## Required action
For this exercise, return only the lines in the records below from the one holding "camera: 110 degrees right, 5 degrees up" through the one holding "blue scissors [594,172,663,236]", including both, exactly as they appear and without pictures.

## Extracted records
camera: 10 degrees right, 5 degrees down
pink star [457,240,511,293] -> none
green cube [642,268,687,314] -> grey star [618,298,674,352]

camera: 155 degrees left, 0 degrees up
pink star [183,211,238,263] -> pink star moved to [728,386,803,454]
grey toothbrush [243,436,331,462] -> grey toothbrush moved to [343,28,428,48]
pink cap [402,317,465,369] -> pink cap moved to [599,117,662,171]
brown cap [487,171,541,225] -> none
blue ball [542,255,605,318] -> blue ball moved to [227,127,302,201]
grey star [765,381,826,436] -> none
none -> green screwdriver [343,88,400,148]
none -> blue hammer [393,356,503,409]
---
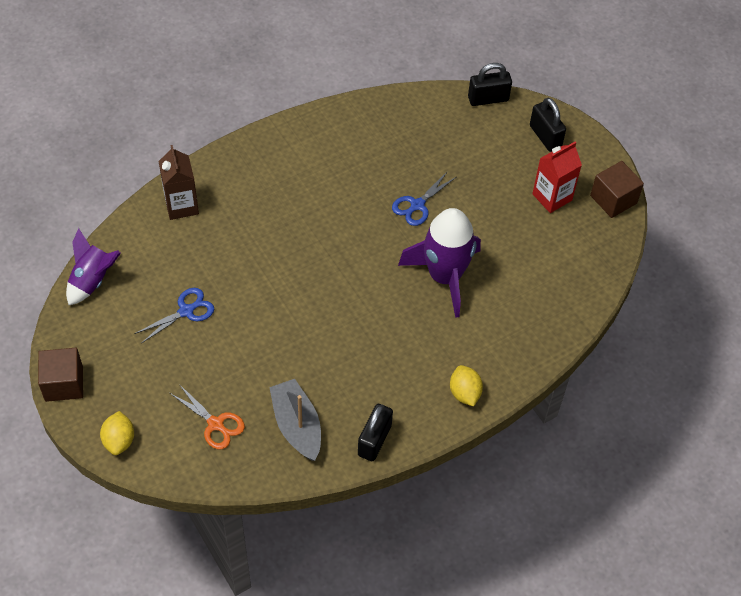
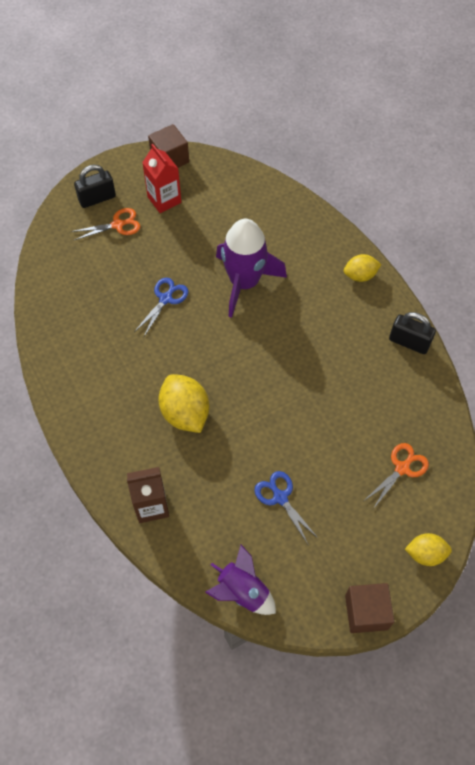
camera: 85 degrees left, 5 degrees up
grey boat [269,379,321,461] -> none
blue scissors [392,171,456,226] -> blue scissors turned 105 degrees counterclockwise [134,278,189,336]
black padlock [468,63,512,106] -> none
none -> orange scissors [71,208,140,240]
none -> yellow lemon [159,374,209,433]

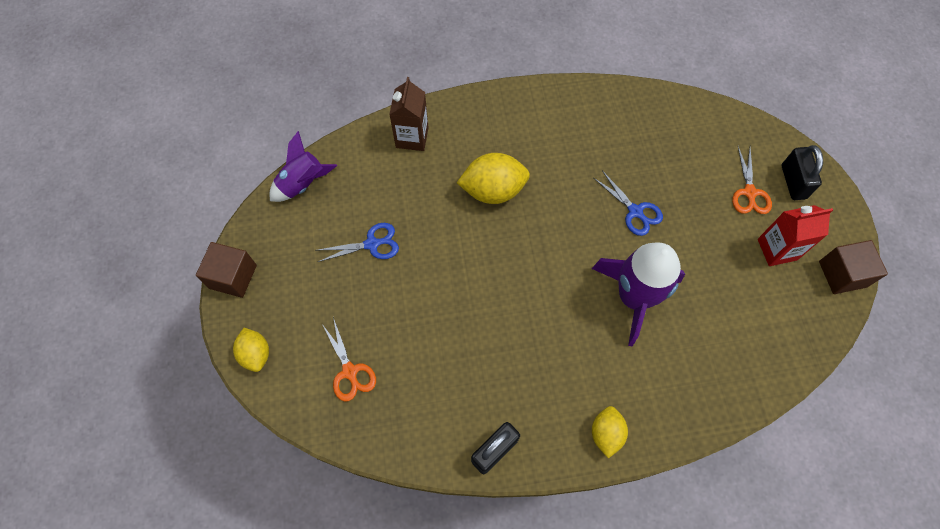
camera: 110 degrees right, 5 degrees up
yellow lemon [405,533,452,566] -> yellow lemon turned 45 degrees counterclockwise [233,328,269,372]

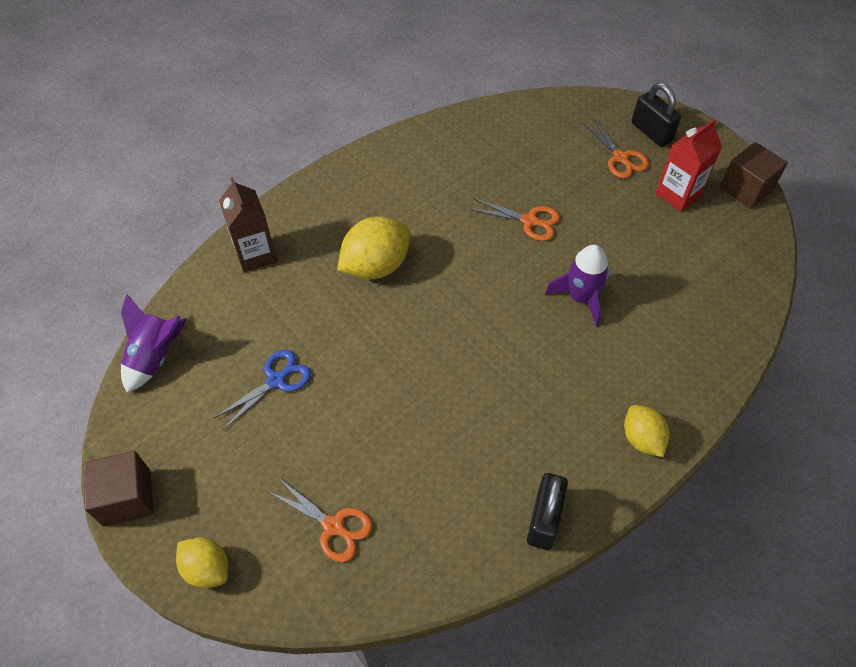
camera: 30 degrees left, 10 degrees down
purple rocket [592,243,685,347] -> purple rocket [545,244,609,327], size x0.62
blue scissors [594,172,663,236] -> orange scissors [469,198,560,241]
...
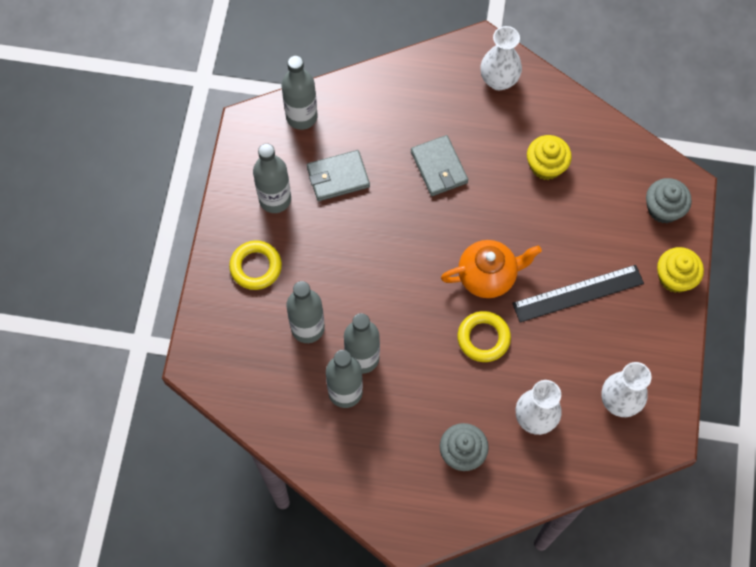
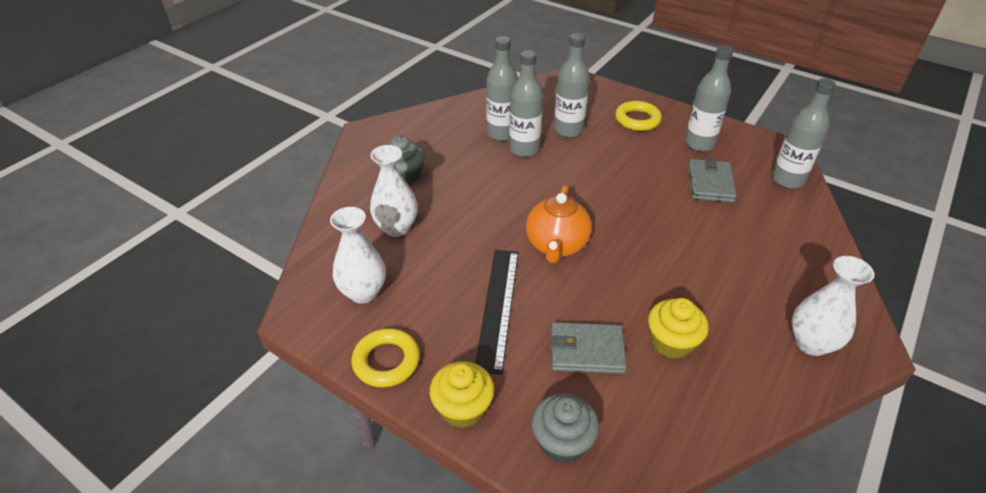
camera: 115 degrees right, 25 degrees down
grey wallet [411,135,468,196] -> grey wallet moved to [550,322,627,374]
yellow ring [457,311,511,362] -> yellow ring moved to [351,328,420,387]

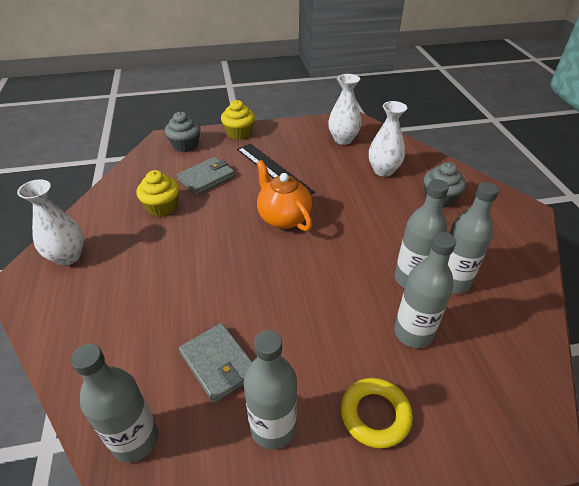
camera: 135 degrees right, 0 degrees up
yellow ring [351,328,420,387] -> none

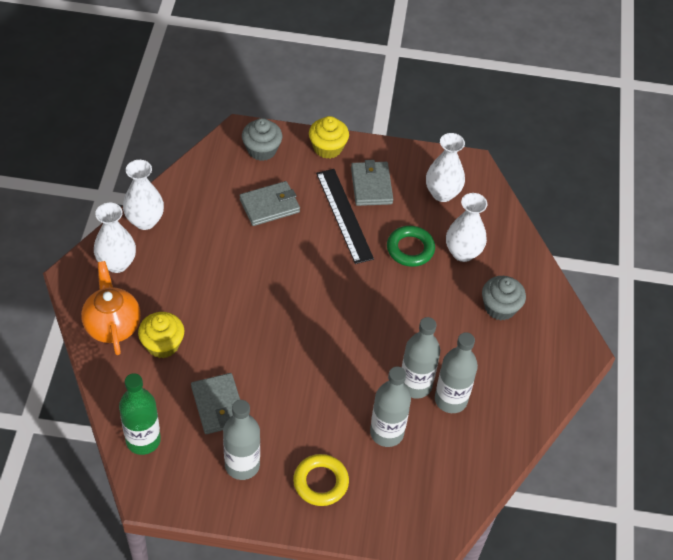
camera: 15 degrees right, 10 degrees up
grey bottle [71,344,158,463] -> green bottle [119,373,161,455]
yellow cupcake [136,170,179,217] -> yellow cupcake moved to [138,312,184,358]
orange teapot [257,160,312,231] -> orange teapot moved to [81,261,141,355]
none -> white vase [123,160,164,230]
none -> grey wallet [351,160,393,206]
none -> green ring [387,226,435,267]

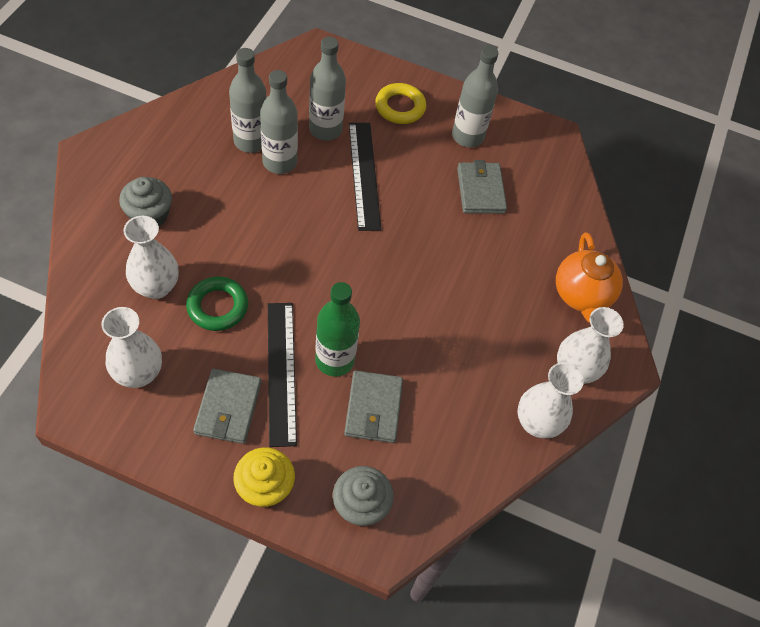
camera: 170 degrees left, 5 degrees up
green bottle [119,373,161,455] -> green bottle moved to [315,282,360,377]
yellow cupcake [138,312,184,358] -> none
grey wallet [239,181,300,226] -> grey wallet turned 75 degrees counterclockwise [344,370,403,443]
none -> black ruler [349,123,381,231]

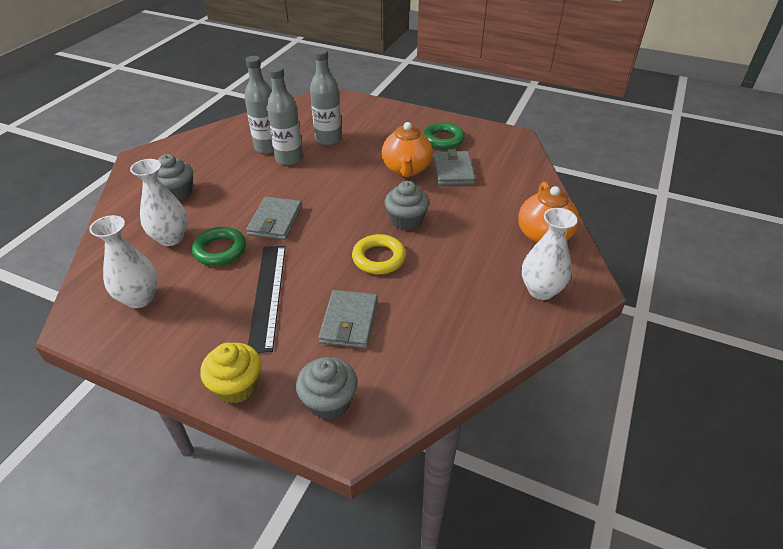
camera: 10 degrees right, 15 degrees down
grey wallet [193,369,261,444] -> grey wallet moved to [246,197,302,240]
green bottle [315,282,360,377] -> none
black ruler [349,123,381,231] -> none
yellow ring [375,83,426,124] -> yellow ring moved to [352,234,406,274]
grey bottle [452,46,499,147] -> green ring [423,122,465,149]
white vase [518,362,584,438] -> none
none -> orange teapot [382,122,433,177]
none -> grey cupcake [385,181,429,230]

## Solution below
camera: 110 degrees right, 5 degrees up
yellow lemon [405,533,452,566] -> yellow lemon turned 45 degrees counterclockwise [233,328,269,372]

camera: 30 degrees left, 10 degrees down
purple rocket [592,243,685,347] -> purple rocket [545,244,609,327], size x0.62
blue scissors [594,172,663,236] -> orange scissors [469,198,560,241]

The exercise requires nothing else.